Scan the entries below line by line and state how many lines contain the string "diode", giving only the number.

Revision tracking records:
————

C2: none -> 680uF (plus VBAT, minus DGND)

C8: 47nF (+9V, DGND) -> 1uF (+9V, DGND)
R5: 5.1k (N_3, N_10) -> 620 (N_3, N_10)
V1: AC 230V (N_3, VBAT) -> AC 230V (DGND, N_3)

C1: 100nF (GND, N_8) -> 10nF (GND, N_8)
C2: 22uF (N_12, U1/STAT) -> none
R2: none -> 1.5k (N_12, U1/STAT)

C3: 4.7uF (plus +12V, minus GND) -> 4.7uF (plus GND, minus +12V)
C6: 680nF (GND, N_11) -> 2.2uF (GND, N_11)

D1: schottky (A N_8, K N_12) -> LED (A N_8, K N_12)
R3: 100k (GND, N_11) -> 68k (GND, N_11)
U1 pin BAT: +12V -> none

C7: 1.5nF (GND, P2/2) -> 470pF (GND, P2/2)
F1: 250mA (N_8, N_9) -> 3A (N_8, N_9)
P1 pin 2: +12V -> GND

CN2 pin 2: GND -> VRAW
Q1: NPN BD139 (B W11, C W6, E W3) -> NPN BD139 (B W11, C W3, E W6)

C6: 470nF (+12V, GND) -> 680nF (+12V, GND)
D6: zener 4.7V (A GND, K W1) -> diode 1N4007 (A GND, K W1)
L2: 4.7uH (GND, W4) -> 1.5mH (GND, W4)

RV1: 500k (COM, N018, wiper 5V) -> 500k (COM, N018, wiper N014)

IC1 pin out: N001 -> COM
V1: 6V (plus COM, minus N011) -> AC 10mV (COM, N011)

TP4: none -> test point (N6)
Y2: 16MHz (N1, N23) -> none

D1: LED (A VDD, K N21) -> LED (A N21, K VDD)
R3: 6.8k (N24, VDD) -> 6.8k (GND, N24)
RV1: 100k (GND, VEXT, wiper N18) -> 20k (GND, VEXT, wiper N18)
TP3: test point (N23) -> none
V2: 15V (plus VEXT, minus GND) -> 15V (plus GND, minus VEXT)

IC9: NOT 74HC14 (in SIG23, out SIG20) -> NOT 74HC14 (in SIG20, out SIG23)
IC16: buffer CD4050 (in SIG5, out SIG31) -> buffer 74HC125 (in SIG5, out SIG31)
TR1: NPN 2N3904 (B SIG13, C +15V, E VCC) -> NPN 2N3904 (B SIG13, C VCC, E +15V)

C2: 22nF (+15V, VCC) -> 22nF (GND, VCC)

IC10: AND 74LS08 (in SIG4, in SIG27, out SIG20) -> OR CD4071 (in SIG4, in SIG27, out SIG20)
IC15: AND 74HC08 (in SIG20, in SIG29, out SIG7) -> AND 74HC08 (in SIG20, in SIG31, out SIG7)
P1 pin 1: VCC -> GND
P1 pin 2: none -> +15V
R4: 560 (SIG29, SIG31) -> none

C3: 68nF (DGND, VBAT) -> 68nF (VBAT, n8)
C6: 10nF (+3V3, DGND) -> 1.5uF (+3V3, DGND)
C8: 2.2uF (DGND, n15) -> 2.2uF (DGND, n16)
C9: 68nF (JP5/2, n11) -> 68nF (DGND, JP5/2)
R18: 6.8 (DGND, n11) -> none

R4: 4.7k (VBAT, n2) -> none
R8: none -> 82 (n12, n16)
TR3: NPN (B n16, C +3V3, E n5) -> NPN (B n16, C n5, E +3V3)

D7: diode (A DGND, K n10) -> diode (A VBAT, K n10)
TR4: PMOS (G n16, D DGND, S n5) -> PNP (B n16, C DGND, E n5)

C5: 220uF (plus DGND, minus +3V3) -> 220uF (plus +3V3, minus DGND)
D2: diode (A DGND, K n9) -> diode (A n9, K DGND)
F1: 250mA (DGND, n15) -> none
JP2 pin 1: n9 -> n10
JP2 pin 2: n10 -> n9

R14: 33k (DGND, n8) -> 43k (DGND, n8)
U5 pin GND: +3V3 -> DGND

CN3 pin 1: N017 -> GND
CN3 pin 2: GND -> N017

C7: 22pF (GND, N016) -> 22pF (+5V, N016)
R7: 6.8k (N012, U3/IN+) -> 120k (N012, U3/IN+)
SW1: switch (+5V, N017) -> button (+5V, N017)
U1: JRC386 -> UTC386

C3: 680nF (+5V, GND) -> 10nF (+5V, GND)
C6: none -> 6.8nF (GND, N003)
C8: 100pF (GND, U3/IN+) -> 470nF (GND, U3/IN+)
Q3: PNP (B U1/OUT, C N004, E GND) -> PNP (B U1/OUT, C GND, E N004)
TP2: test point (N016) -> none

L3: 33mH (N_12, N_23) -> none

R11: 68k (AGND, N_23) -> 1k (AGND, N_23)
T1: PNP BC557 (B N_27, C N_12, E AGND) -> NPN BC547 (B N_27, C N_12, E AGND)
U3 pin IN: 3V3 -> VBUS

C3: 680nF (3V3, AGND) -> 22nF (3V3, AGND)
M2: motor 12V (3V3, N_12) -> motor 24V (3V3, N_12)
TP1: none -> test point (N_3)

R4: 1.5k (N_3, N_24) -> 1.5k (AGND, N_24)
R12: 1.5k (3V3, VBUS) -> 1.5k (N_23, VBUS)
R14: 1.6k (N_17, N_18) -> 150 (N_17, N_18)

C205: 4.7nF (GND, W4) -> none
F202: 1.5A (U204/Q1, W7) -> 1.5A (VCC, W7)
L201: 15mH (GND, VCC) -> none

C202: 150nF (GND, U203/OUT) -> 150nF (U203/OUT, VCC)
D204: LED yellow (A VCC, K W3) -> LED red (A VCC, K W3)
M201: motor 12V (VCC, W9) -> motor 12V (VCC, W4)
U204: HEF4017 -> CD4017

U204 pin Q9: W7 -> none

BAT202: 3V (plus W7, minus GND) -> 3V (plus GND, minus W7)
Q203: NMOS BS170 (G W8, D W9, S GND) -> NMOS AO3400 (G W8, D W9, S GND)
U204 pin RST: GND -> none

————

**ANSWER**
3